● **Directions for this task**
Your reply should repeat all records verbatim and contain no images.

● **Record set**
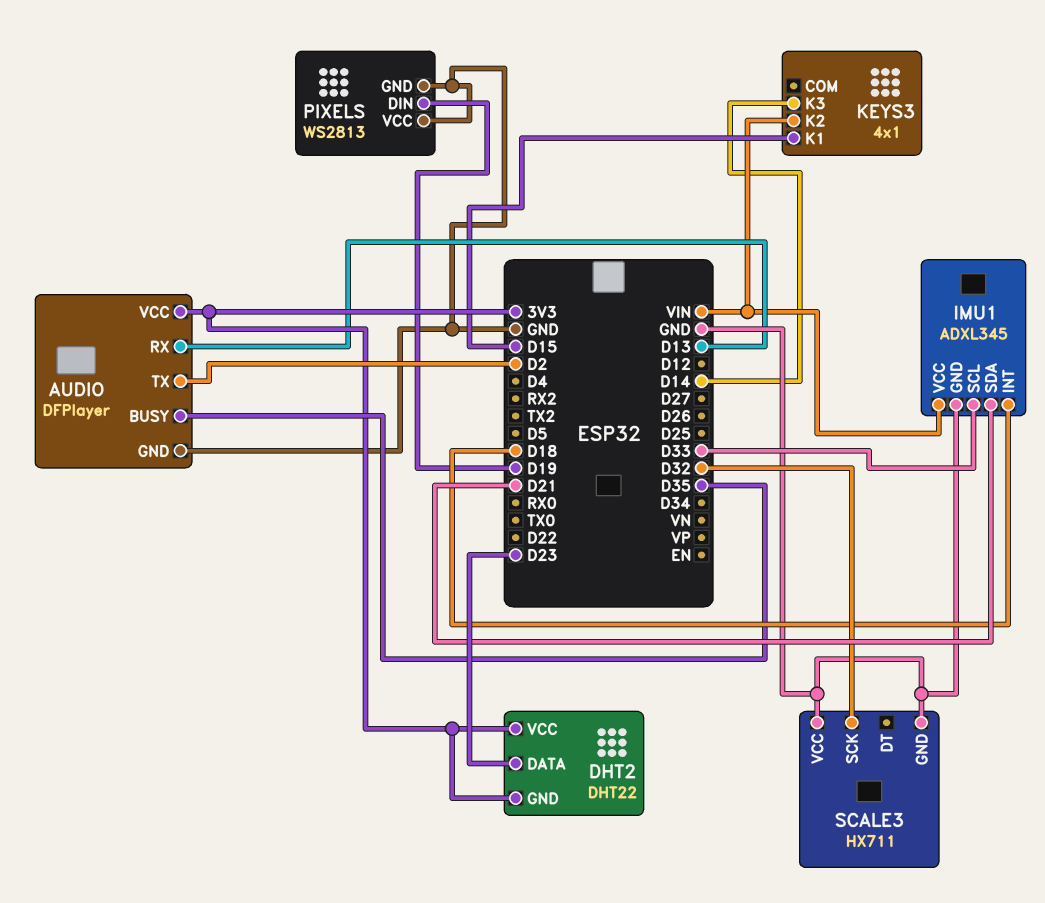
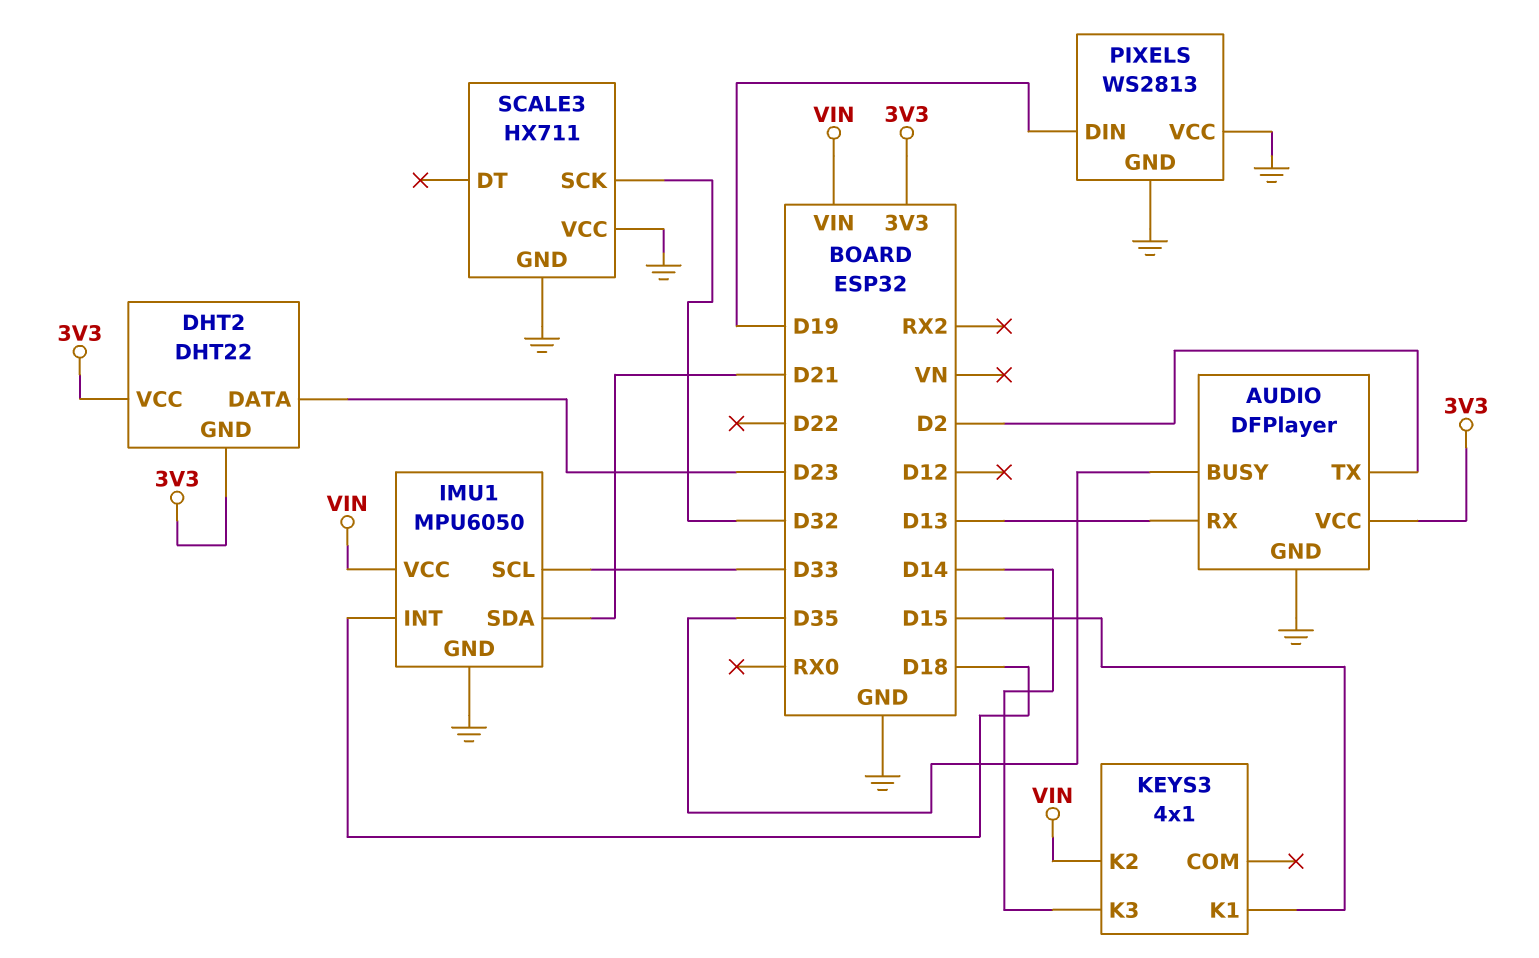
IMU1: ADXL345 -> MPU6050

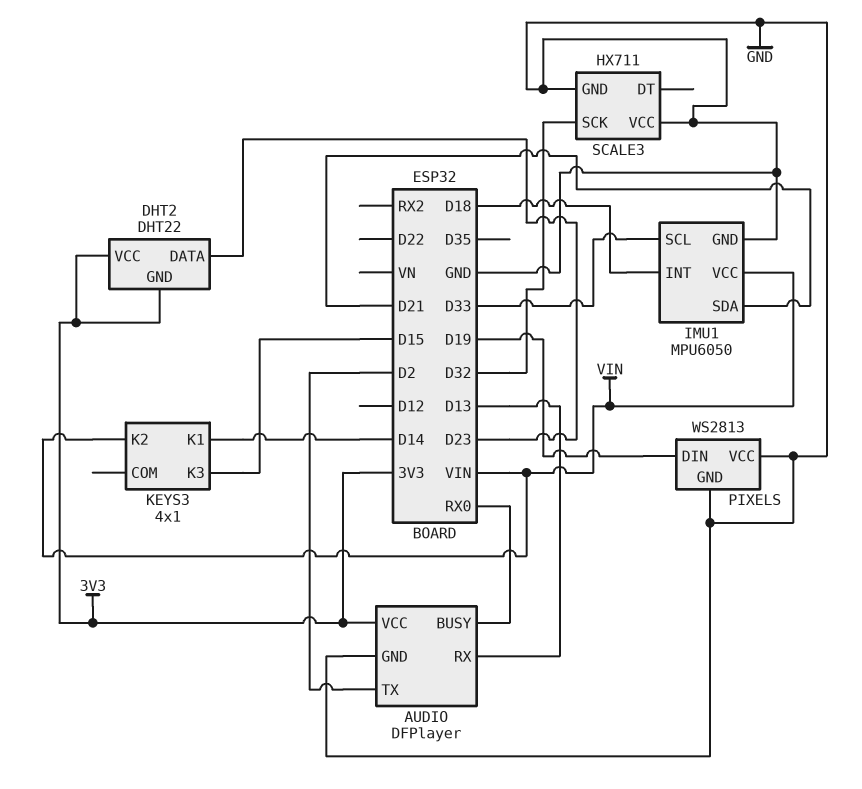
AUDIO pin BUSY: D35 -> RX0
KEYS3 pin K1: D15 -> D14
KEYS3 pin K3: D14 -> D15

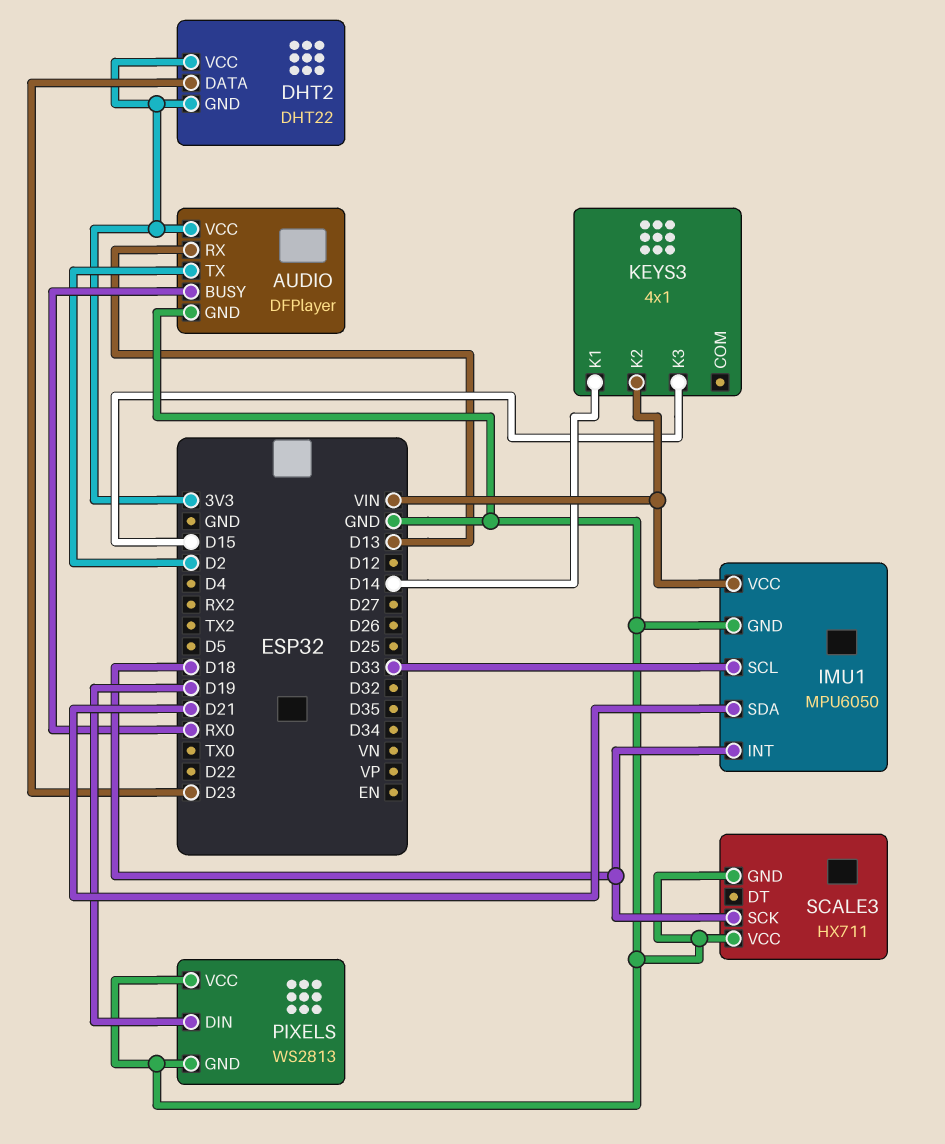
SCALE3 pin SCK: D32 -> D18

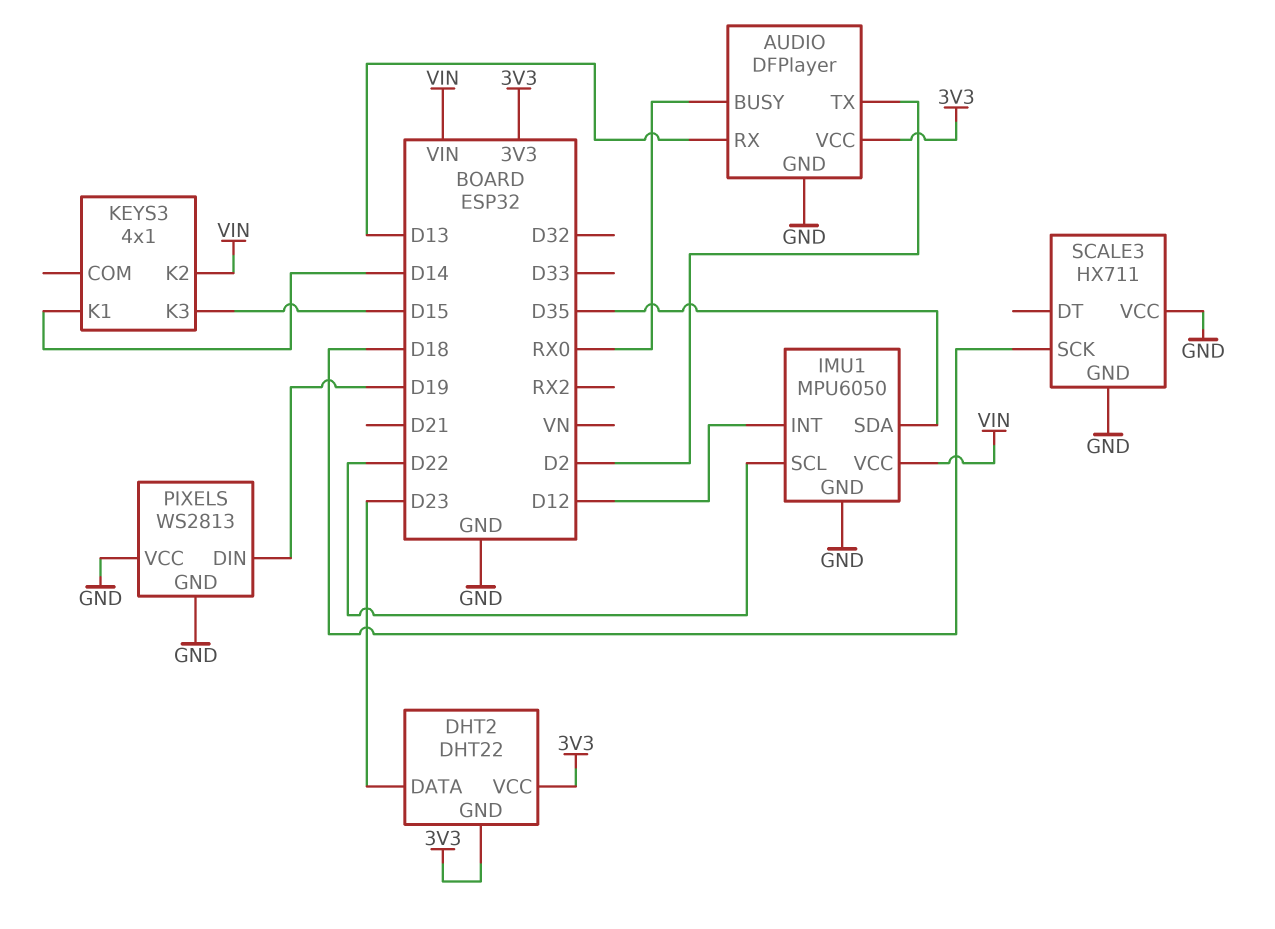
IMU1 pin INT: D18 -> D12
IMU1 pin SCL: D33 -> D22
IMU1 pin SDA: D21 -> D35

● **Answer section**
IMU1: ADXL345 -> MPU6050

AUDIO pin BUSY: D35 -> RX0
KEYS3 pin K1: D15 -> D14
KEYS3 pin K3: D14 -> D15

SCALE3 pin SCK: D32 -> D18

IMU1 pin INT: D18 -> D12
IMU1 pin SCL: D33 -> D22
IMU1 pin SDA: D21 -> D35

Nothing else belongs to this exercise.